Object matching data
· · · · ·
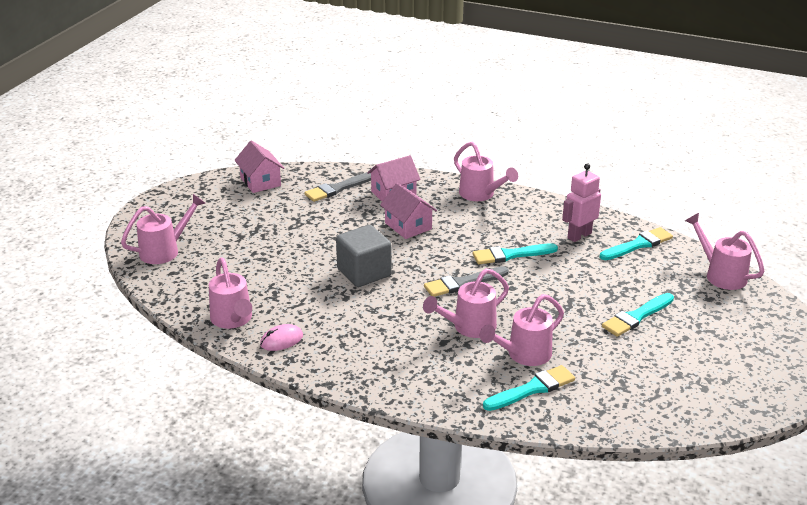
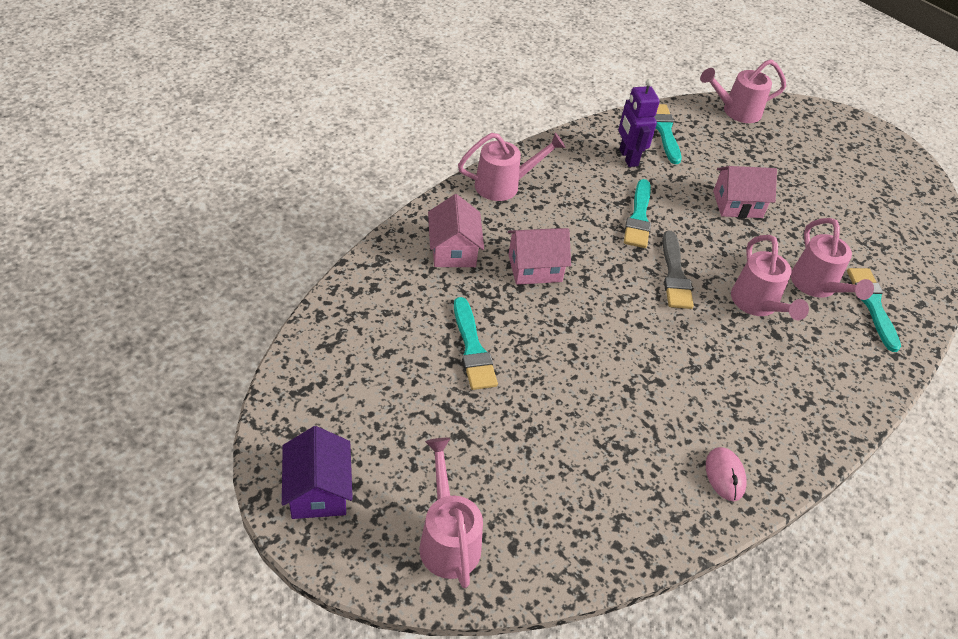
camera: 70 degrees left, 15 degrees up
(171, 205) = (318, 490): none -> purple house
(233, 320) = (661, 511): pink watering can -> none
(260, 182) = (327, 363): pink house -> pink house (737, 204)
(338, 188) = (404, 293): grey brush -> none
(364, 273) = (615, 345): grey cube -> none
(579, 235) = (628, 158): pink robot -> purple robot
(636, 316) = (781, 188): turquoise brush -> turquoise brush (472, 348)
· · · · ·
Each line from the one containing "(260, 182) = (327, 363): pink" to the last line above must be returned exactly, and no line outside that range.

(260, 182) = (327, 363): pink house -> pink house (737, 204)
(338, 188) = (404, 293): grey brush -> none
(364, 273) = (615, 345): grey cube -> none
(579, 235) = (628, 158): pink robot -> purple robot
(636, 316) = (781, 188): turquoise brush -> turquoise brush (472, 348)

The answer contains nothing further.